• _Exercise goal_
Filter the entries below, keeping every line that has the word "moved".

START Working data

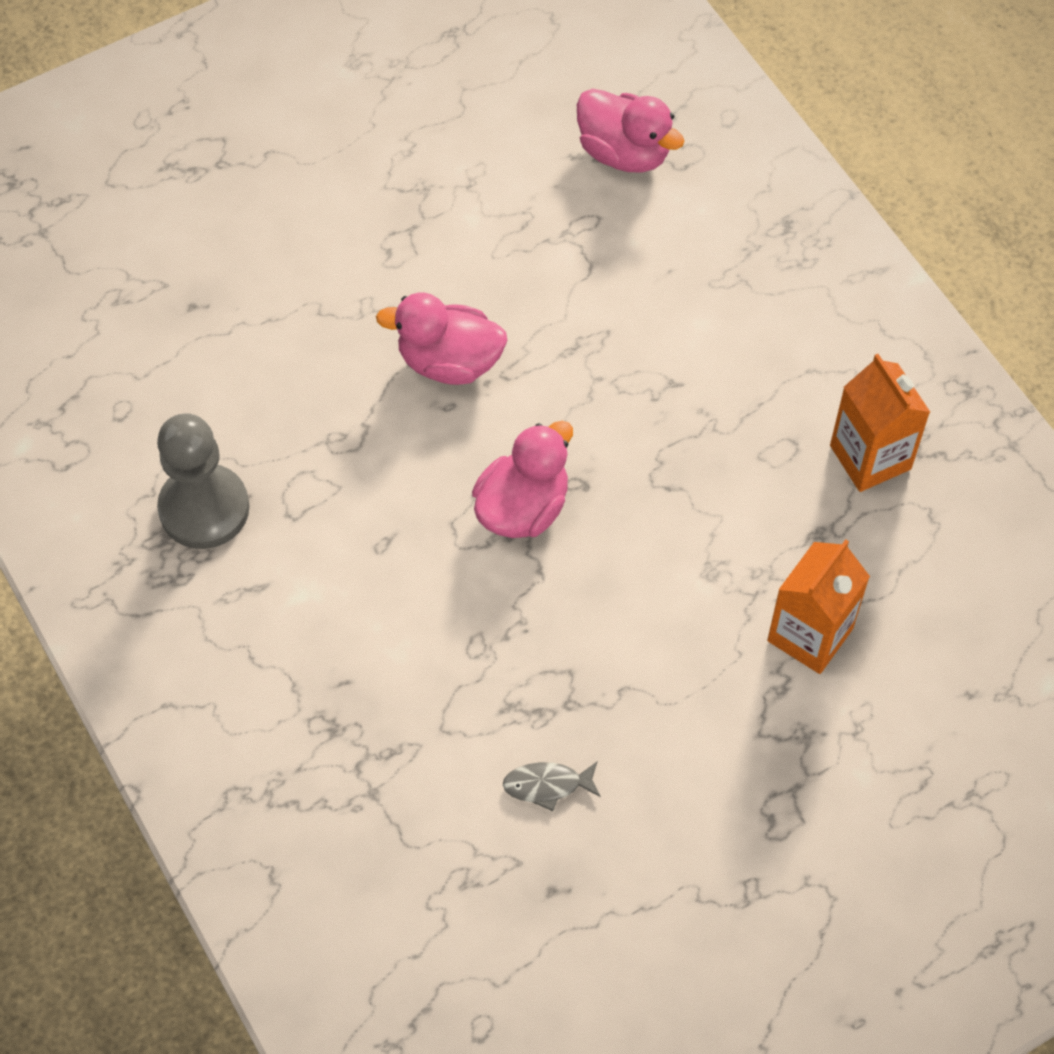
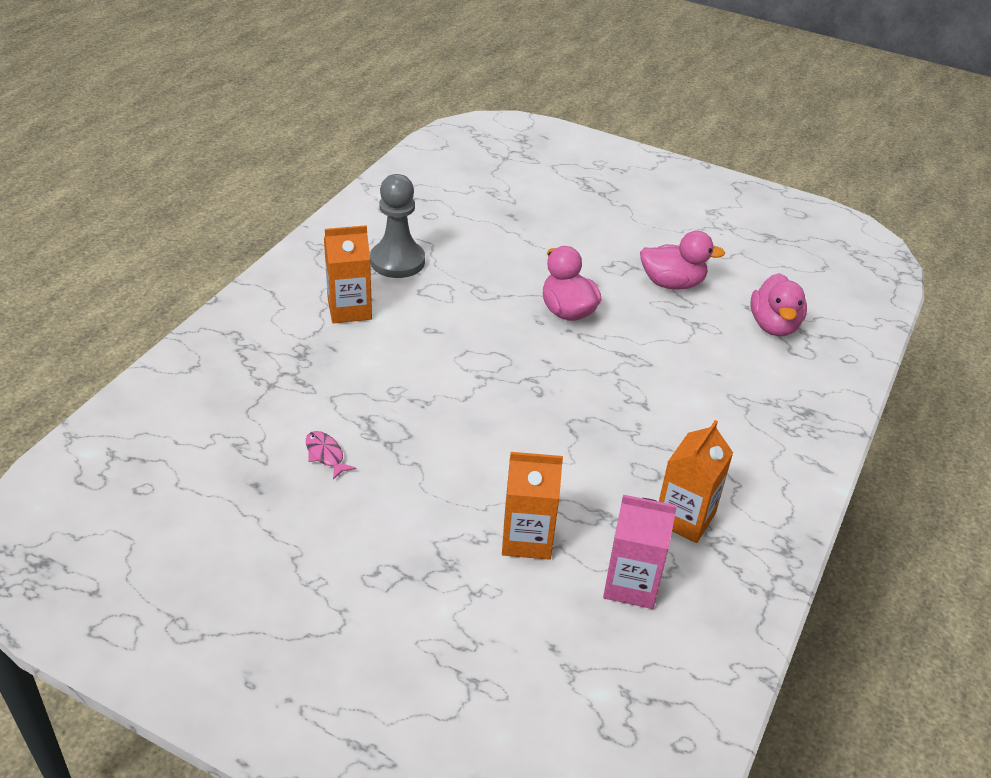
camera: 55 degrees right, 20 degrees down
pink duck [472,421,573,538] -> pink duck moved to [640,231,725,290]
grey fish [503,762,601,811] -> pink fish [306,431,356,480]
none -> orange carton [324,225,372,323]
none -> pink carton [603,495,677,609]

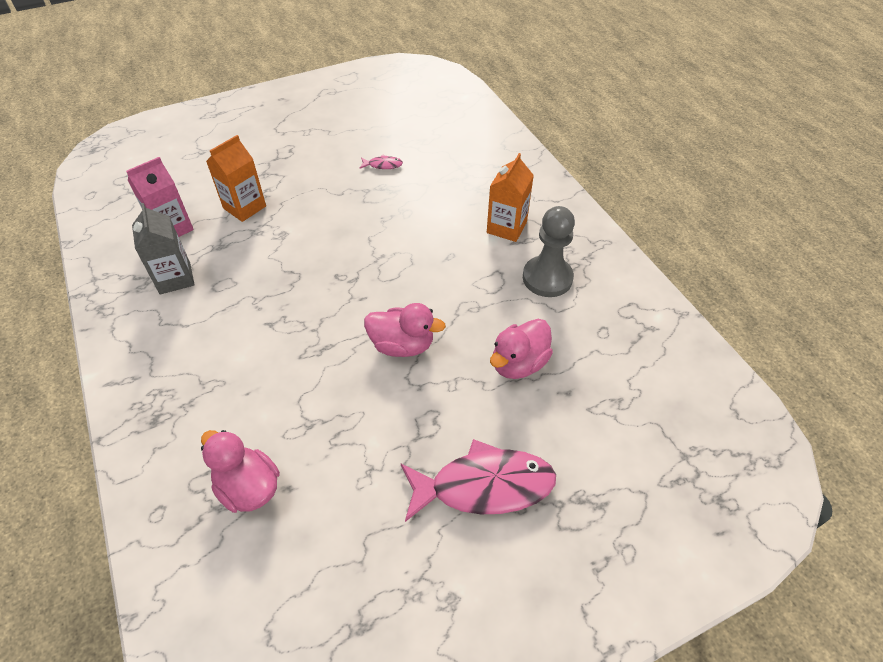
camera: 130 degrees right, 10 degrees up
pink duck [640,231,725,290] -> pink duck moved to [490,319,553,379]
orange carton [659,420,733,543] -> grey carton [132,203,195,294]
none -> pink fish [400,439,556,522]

END Working data

• _Your response_
pink duck [472,421,573,538] -> pink duck moved to [640,231,725,290]
pink duck [640,231,725,290] -> pink duck moved to [490,319,553,379]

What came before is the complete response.